§ Exercise inputs:
=====
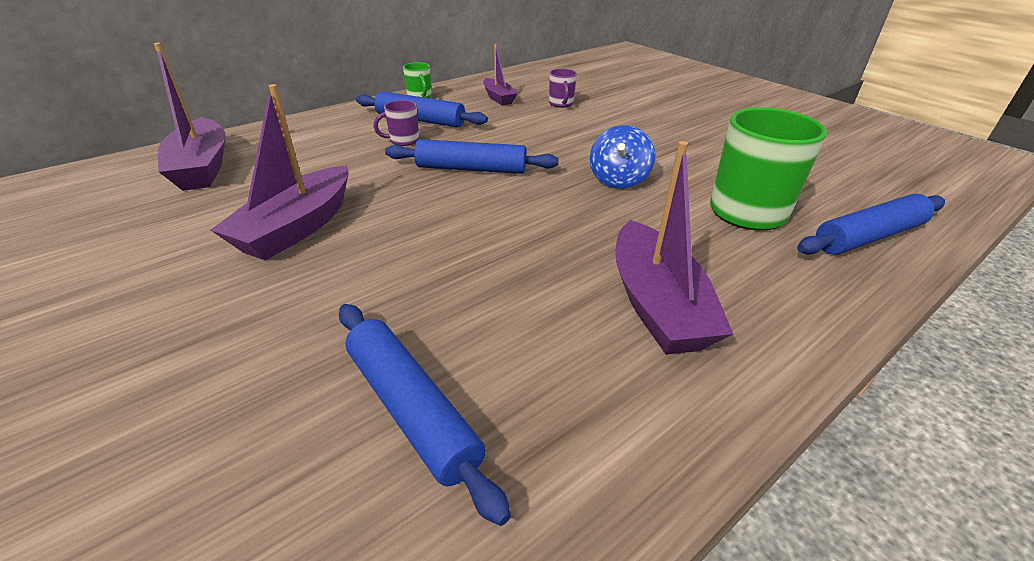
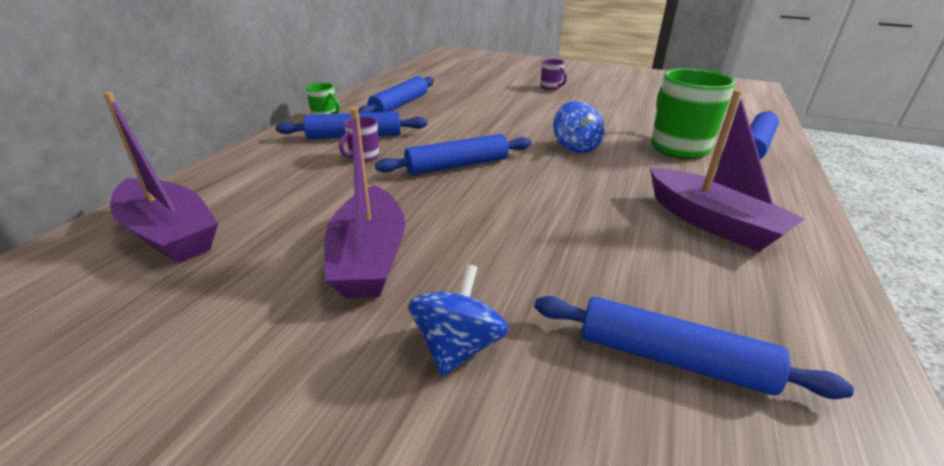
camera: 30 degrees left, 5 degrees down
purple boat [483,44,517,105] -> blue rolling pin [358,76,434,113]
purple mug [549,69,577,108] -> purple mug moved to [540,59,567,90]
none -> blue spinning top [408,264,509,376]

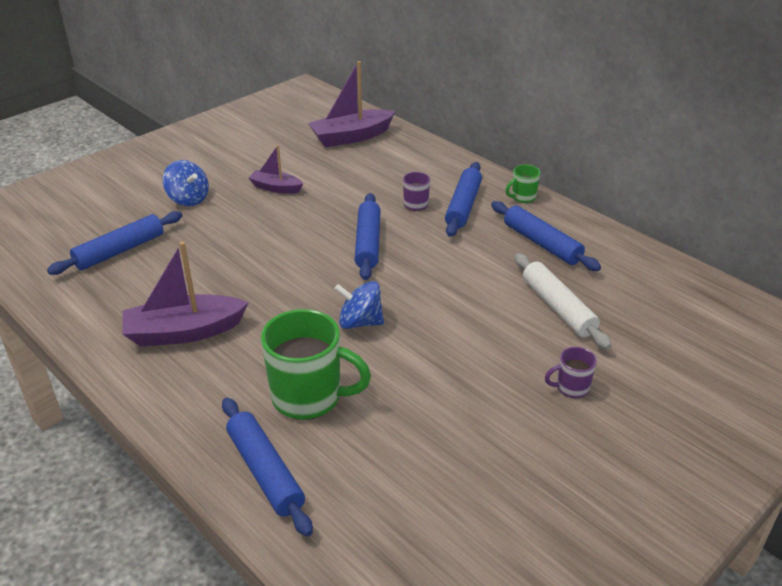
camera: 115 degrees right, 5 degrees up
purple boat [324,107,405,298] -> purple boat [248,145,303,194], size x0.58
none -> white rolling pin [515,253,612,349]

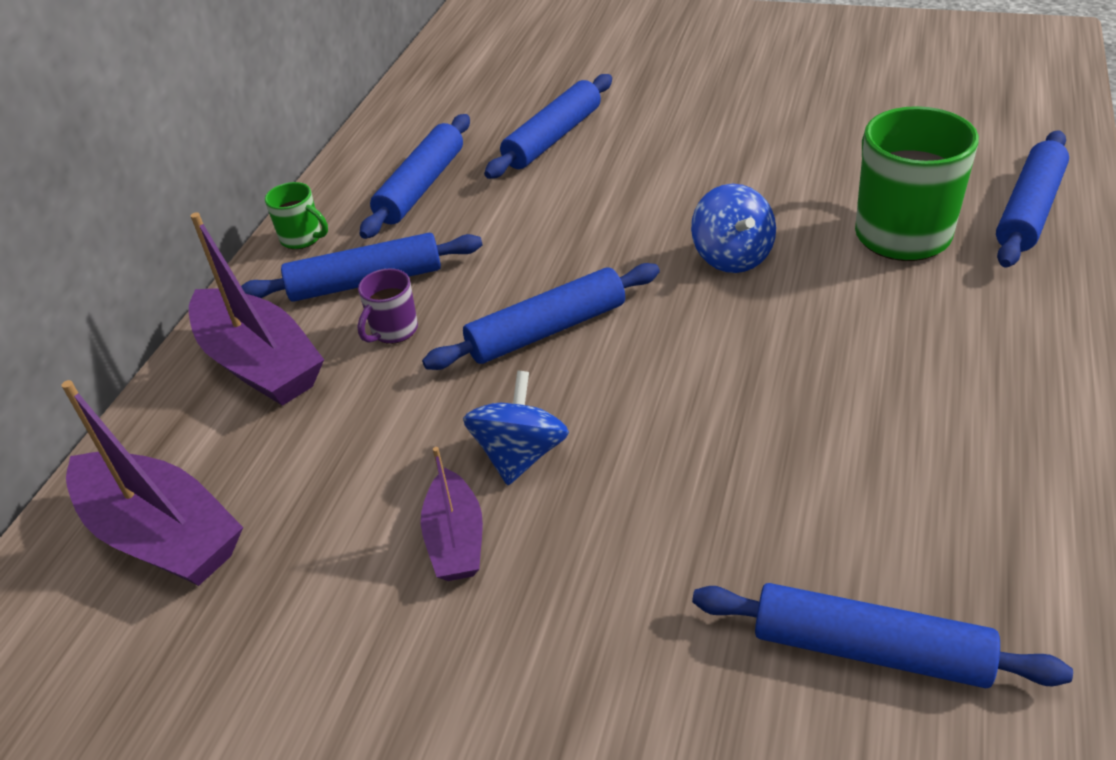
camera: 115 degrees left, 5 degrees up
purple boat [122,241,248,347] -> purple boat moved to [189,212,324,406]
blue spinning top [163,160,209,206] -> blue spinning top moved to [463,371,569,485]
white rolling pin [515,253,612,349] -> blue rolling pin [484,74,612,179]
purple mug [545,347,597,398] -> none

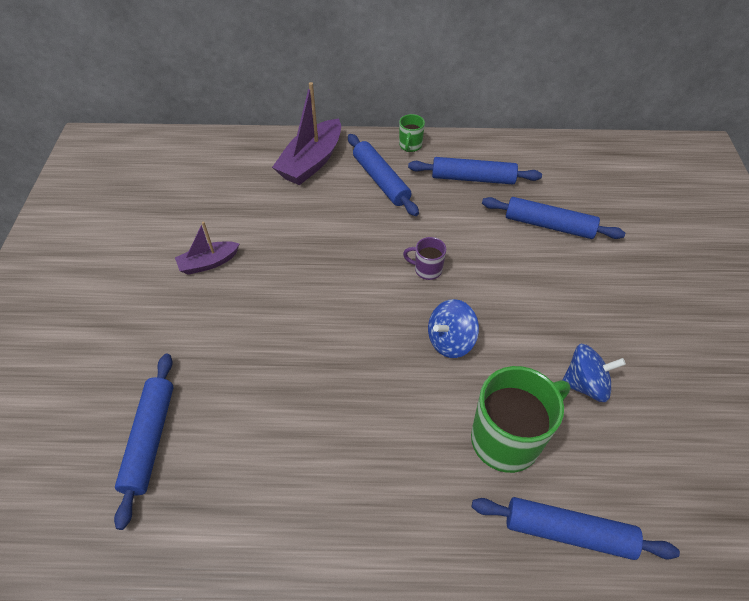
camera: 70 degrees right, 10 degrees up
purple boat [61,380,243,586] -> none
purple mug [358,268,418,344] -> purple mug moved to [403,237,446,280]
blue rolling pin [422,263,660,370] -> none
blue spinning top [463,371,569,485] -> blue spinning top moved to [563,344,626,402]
=====
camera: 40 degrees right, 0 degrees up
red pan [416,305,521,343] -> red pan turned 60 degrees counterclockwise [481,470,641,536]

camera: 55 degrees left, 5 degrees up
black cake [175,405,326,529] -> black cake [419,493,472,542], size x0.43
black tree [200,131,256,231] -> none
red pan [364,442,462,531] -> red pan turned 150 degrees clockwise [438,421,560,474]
=====
§ Aim of the task:
Within the material above, find the lines that contain the word "white"; copy them.

§ The answer:
none -> white rolling pin [515,253,612,349]
white rolling pin [515,253,612,349] -> blue rolling pin [484,74,612,179]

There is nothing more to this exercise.